-- Data records follows --
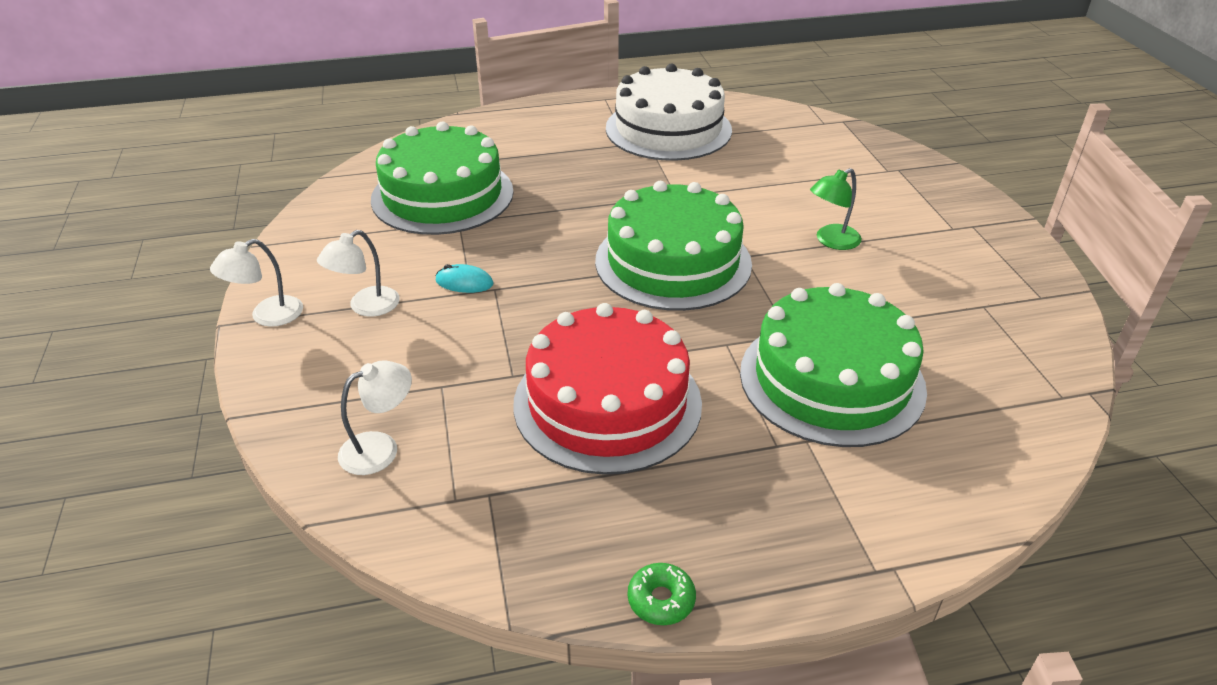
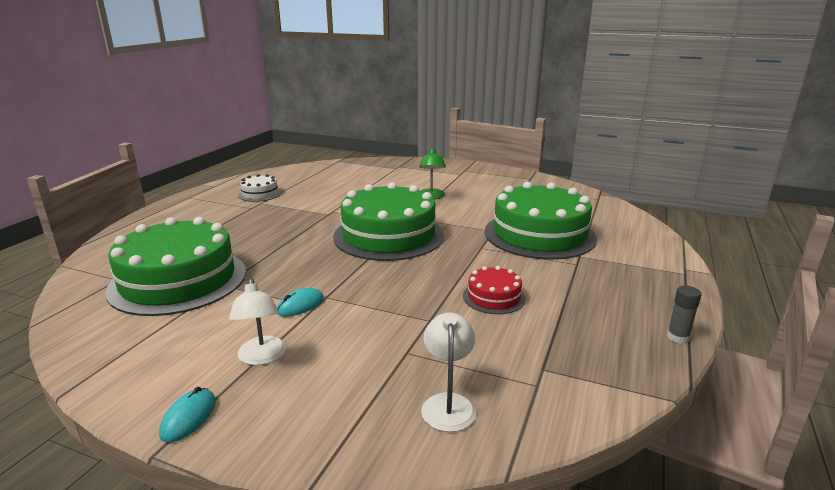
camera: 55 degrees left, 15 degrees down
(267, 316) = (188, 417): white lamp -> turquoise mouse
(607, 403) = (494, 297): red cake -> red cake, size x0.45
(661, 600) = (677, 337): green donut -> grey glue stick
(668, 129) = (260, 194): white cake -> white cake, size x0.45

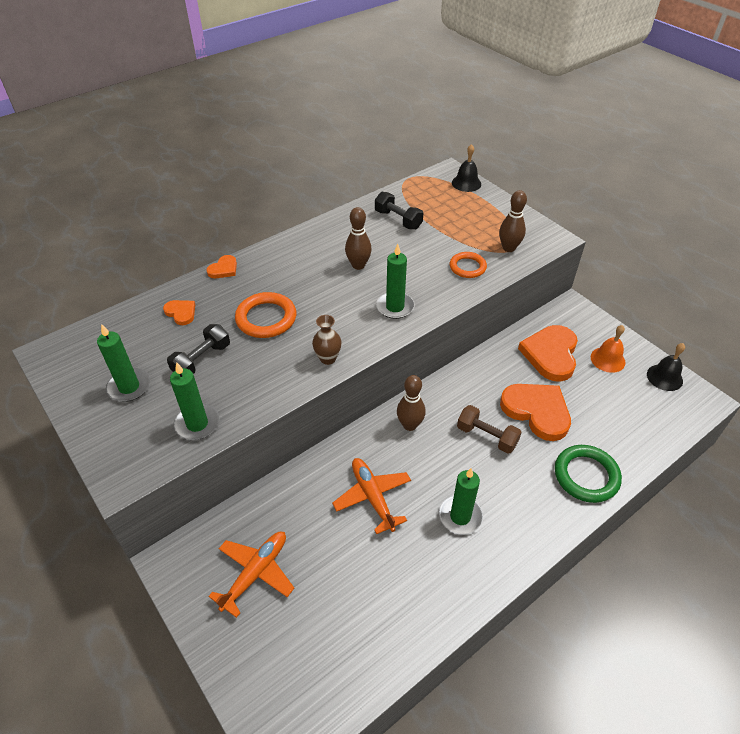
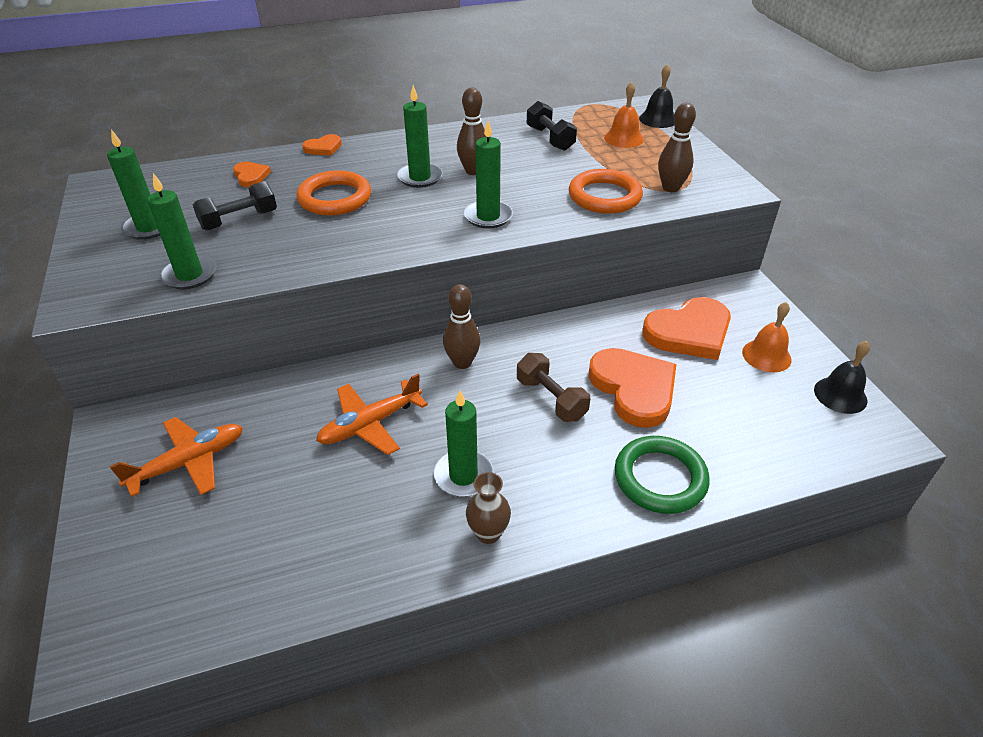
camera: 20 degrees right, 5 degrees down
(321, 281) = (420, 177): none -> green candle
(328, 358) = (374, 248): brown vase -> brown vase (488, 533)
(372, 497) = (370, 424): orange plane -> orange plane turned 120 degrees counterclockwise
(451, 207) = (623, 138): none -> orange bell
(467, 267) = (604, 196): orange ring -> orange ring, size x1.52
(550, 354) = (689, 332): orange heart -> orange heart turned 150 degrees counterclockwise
-- Data records concluded --
Task item:
All the lines above must be written out exactly, without a single picture.

Task result:
camera: 55 degrees left, 15 degrees down
(267, 316) = (188, 417): white lamp -> turquoise mouse
(607, 403) = (494, 297): red cake -> red cake, size x0.45
(661, 600) = (677, 337): green donut -> grey glue stick
(668, 129) = (260, 194): white cake -> white cake, size x0.45

camera: 20 degrees right, 5 degrees down
(321, 281) = (420, 177): none -> green candle
(328, 358) = (374, 248): brown vase -> brown vase (488, 533)
(372, 497) = (370, 424): orange plane -> orange plane turned 120 degrees counterclockwise
(451, 207) = (623, 138): none -> orange bell
(467, 267) = (604, 196): orange ring -> orange ring, size x1.52
(550, 354) = (689, 332): orange heart -> orange heart turned 150 degrees counterclockwise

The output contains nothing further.